#### JOB:
Each record should be copied exactly into the answer, and no picture should go with it.

(Image sets with object changes)

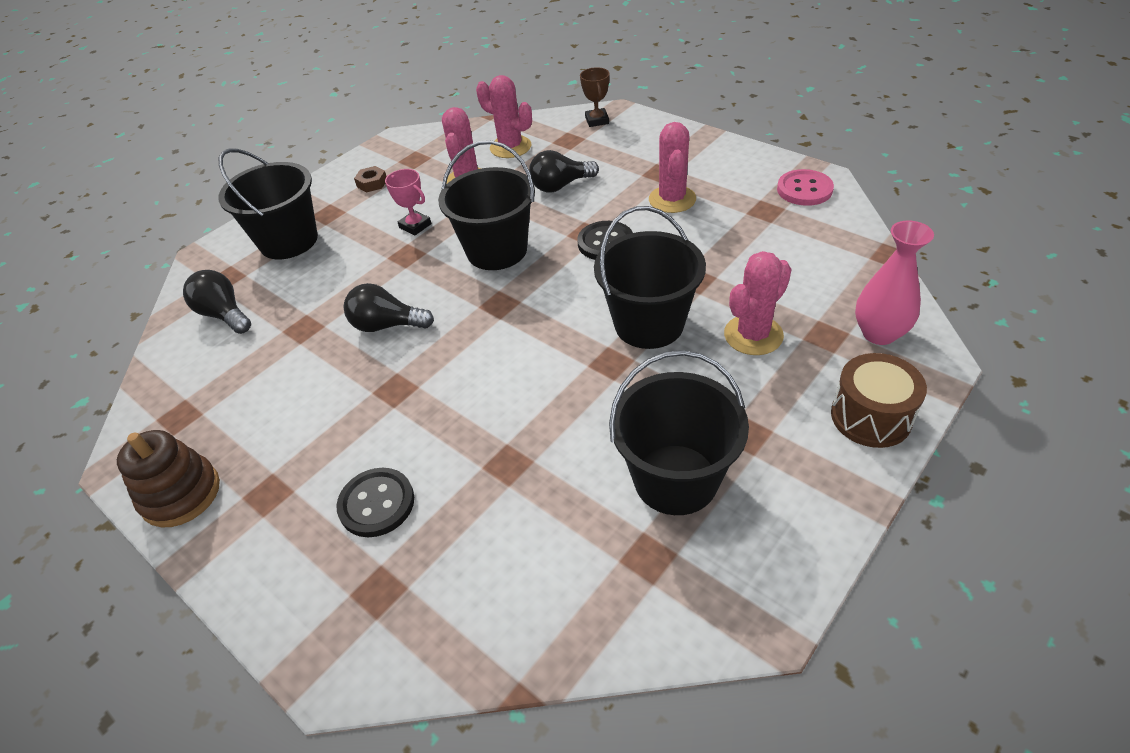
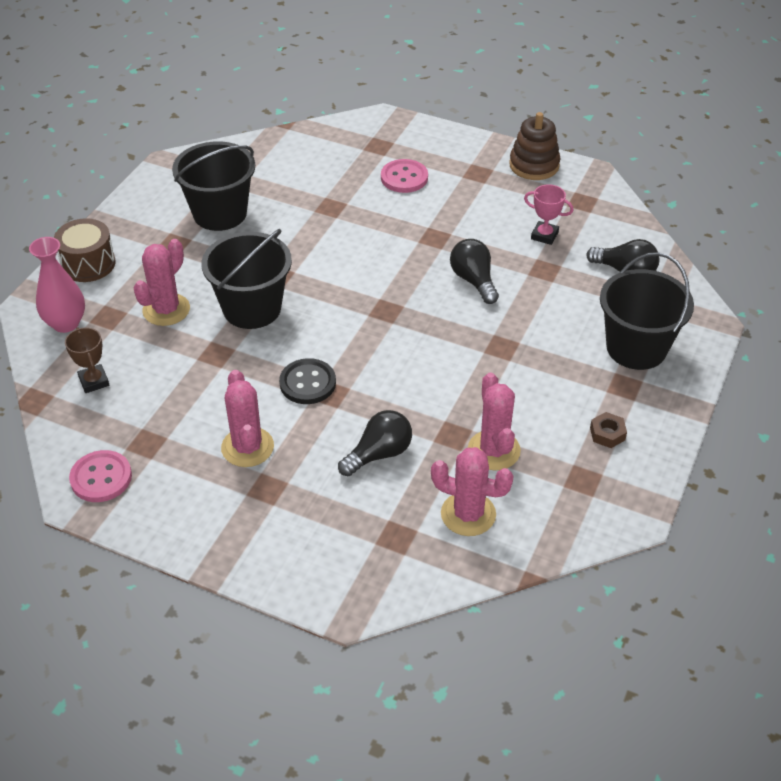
camera: 160 degrees right, 0 degrees up
(376, 504) = (404, 178): black button -> pink button
(387, 325) = (473, 280): black light bulb -> black light bulb turned 105 degrees counterclockwise
(415, 226) = (515, 381): pink trophy -> pink trophy (544, 235)
(497, 250) = (413, 362): black bucket -> none
(597, 120) = (369, 582): brown trophy -> brown trophy (94, 381)

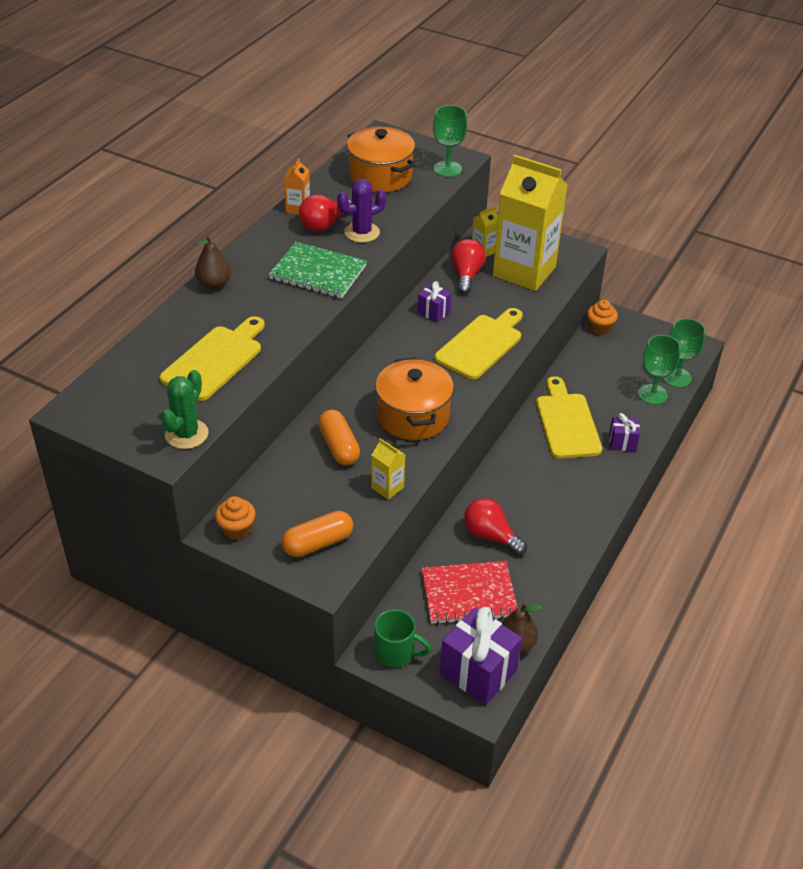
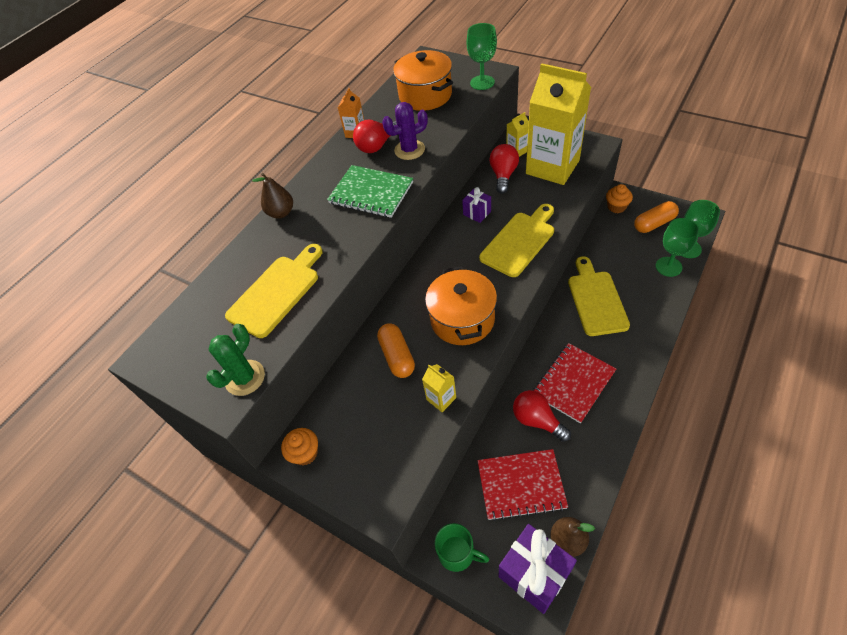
camera: 10 degrees right, 10 degrees up
(318, 543) = (378, 466): orange capsule -> orange capsule (654, 224)
(534, 503) = (573, 383): none -> red notebook
(622, 442) = (646, 316): purple gift -> none

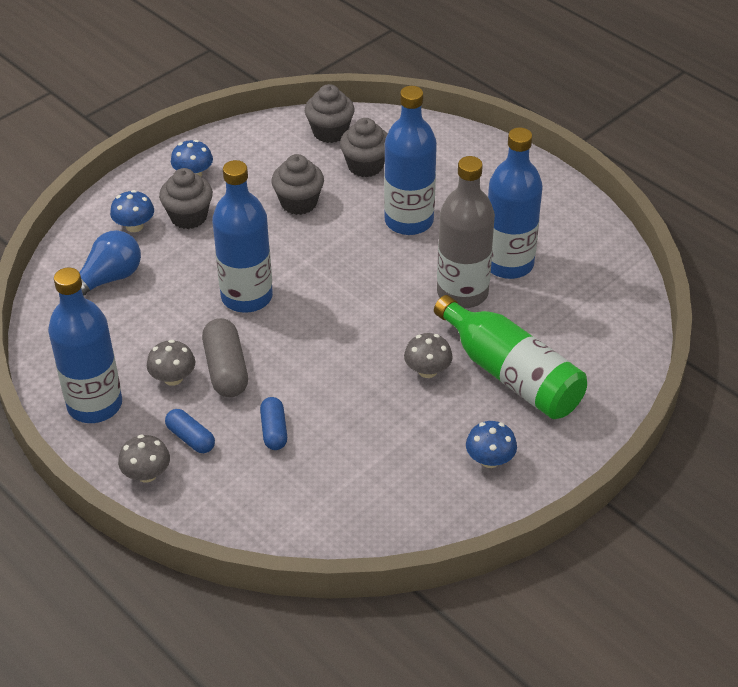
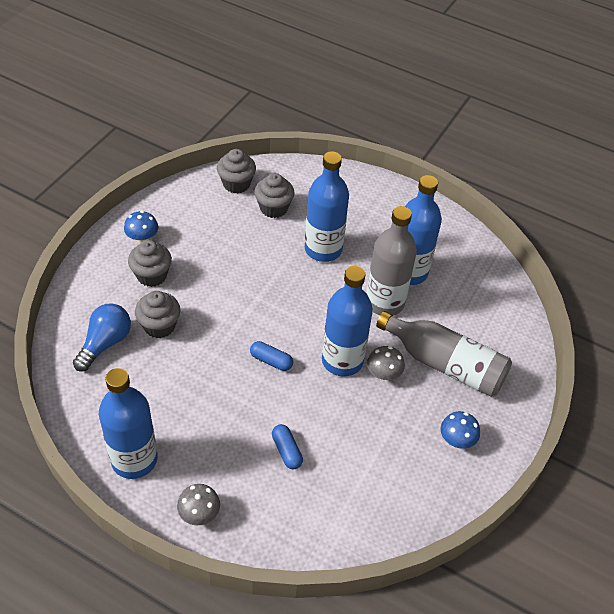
camera: 20 degrees left, 5 degrees up
(134, 226) = (110, 291): blue mushroom -> none
(173, 378) = (190, 421): grey mushroom -> none
(191, 438) = (223, 472): blue capsule -> blue capsule (271, 361)
(226, 369) = (229, 404): grey capsule -> none
(247, 297) = (223, 337): blue bottle -> blue bottle (342, 360)
(299, 203) = (234, 248): grey cupcake -> grey cupcake (159, 326)
(511, 374) = (445, 364): green bottle -> grey bottle

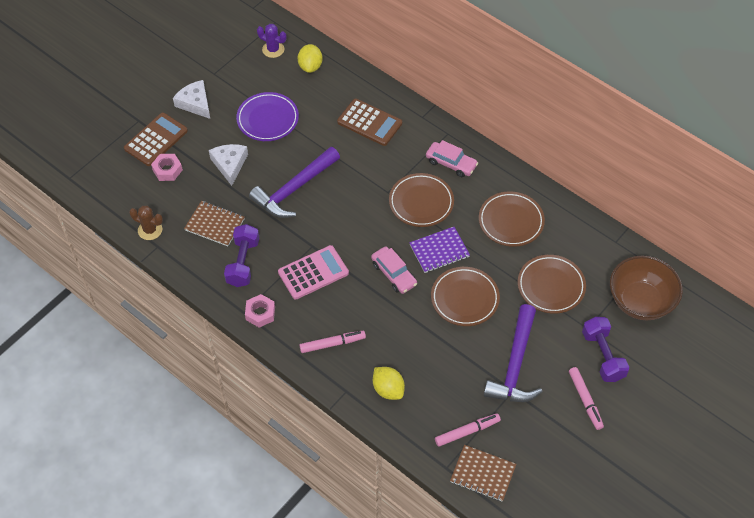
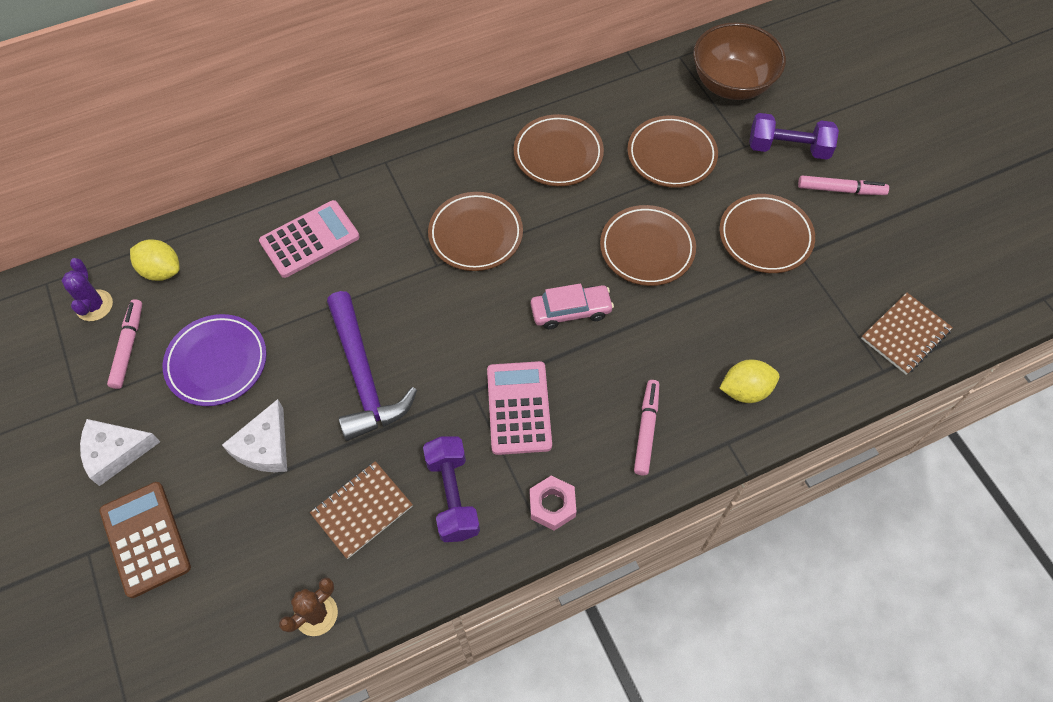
camera: 65 degrees left, 5 degrees up
(167, 170) = (216, 543): pink nut -> none
(229, 164) = (265, 446): white cheese -> white cheese turned 90 degrees counterclockwise
(243, 262) = (452, 495): purple dumbbell -> purple dumbbell turned 45 degrees clockwise
(273, 49) = (94, 305): purple cactus -> purple cactus turned 60 degrees counterclockwise
(369, 123) = (310, 239): brown calculator -> pink calculator
(439, 251) = (561, 246): purple notebook -> none
(451, 163) = (434, 177): pink car -> none
(467, 431) = (840, 326): pink marker -> pink marker (128, 347)
(515, 364) = (765, 237): purple hammer -> brown plate

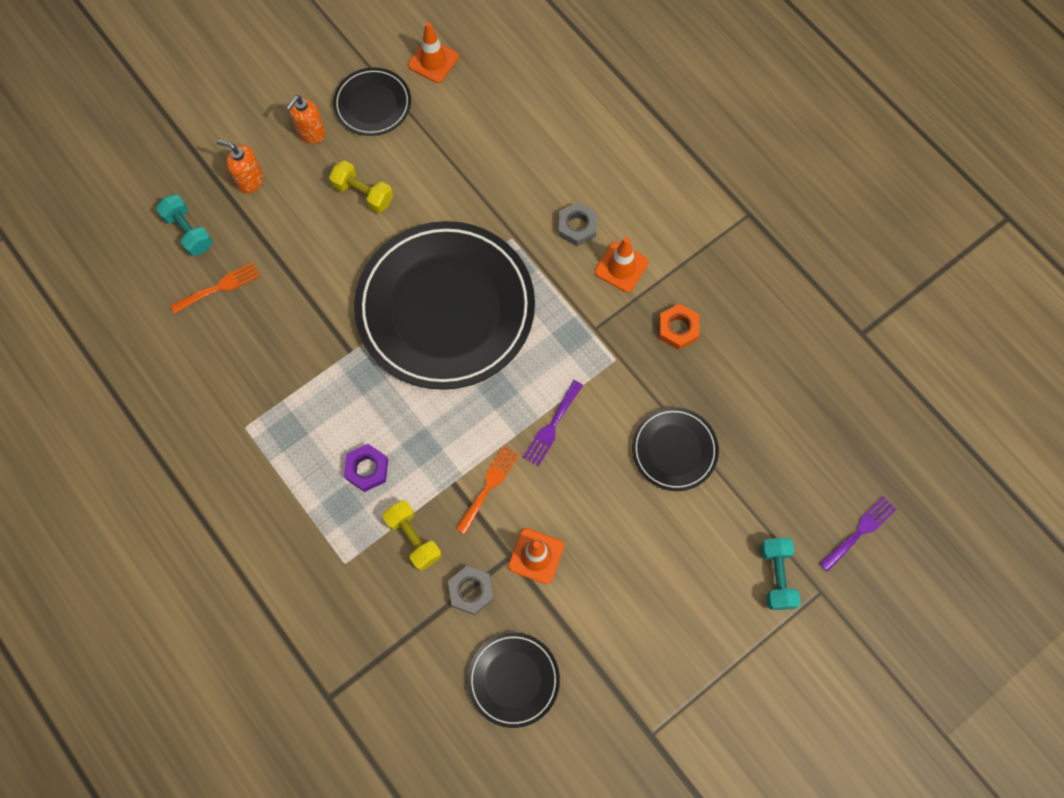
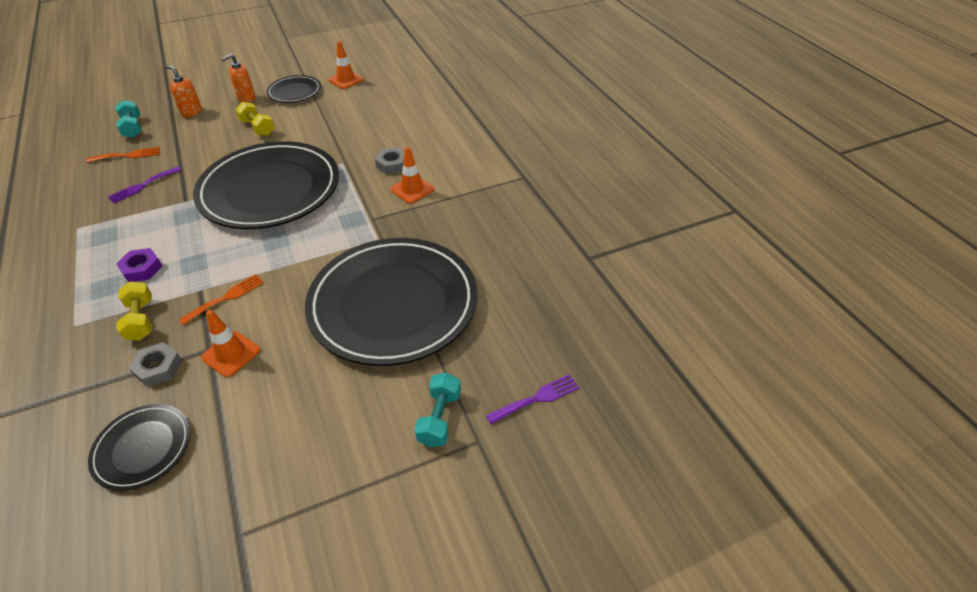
camera: 15 degrees right, 25 degrees down
(552, 426) = (302, 270): purple fork -> purple fork (142, 186)
(674, 450) = (393, 304): black plate -> black plate, size x2.16
(678, 329) = (437, 230): orange nut -> none

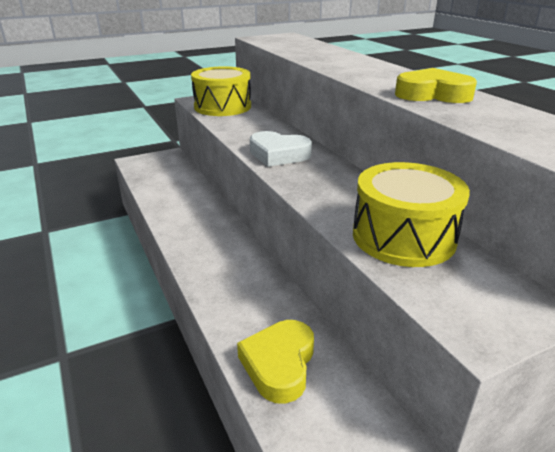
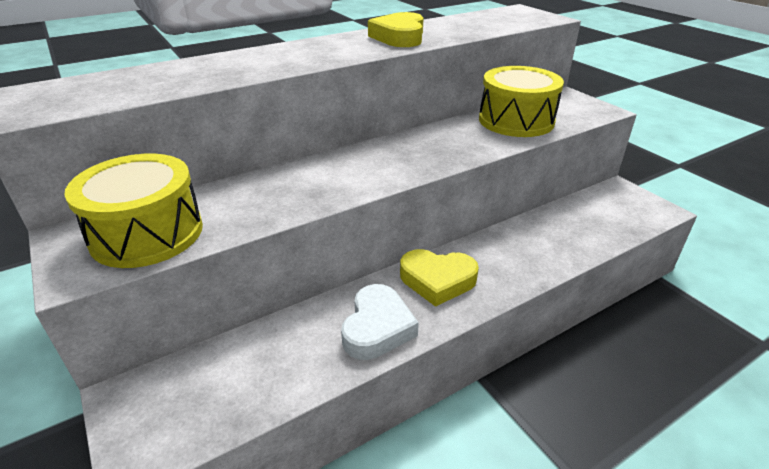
camera: 95 degrees left, 5 degrees up
(278, 154) = (368, 172): white heart -> white heart (377, 328)
(279, 364) = (590, 229): yellow heart -> yellow heart (437, 280)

#### WRITTEN SOLUTION:
camera: 160 degrees right, 0 degrees up
(376, 504) = (404, 178): black button -> pink button
(387, 325) = (473, 280): black light bulb -> black light bulb turned 105 degrees counterclockwise
(415, 226) = (515, 381): pink trophy -> pink trophy (544, 235)
(497, 250) = (413, 362): black bucket -> none
(597, 120) = (369, 582): brown trophy -> brown trophy (94, 381)

camera: 10 degrees right, 10 degrees up
(318, 543) = (378, 466): orange capsule -> orange capsule (654, 224)
(534, 503) = (573, 383): none -> red notebook
(622, 442) = (646, 316): purple gift -> none

camera: 20 degrees left, 5 degrees up
(134, 226) = (110, 291): blue mushroom -> none
(173, 378) = (190, 421): grey mushroom -> none
(191, 438) = (223, 472): blue capsule -> blue capsule (271, 361)
(226, 369) = (229, 404): grey capsule -> none
(247, 297) = (223, 337): blue bottle -> blue bottle (342, 360)
(299, 203) = (234, 248): grey cupcake -> grey cupcake (159, 326)
(511, 374) = (445, 364): green bottle -> grey bottle

camera: 65 degrees left, 5 degrees up
(167, 170) = (216, 543): pink nut -> none
(229, 164) = (265, 446): white cheese -> white cheese turned 90 degrees counterclockwise
(243, 262) = (452, 495): purple dumbbell -> purple dumbbell turned 45 degrees clockwise
(273, 49) = (94, 305): purple cactus -> purple cactus turned 60 degrees counterclockwise
(369, 123) = (310, 239): brown calculator -> pink calculator
(439, 251) = (561, 246): purple notebook -> none
(451, 163) = (434, 177): pink car -> none
(467, 431) = (840, 326): pink marker -> pink marker (128, 347)
(515, 364) = (765, 237): purple hammer -> brown plate

camera: 15 degrees right, 25 degrees down
(552, 426) = (302, 270): purple fork -> purple fork (142, 186)
(674, 450) = (393, 304): black plate -> black plate, size x2.16
(678, 329) = (437, 230): orange nut -> none

camera: 95 degrees left, 5 degrees up
(278, 154) = (368, 172): white heart -> white heart (377, 328)
(279, 364) = (590, 229): yellow heart -> yellow heart (437, 280)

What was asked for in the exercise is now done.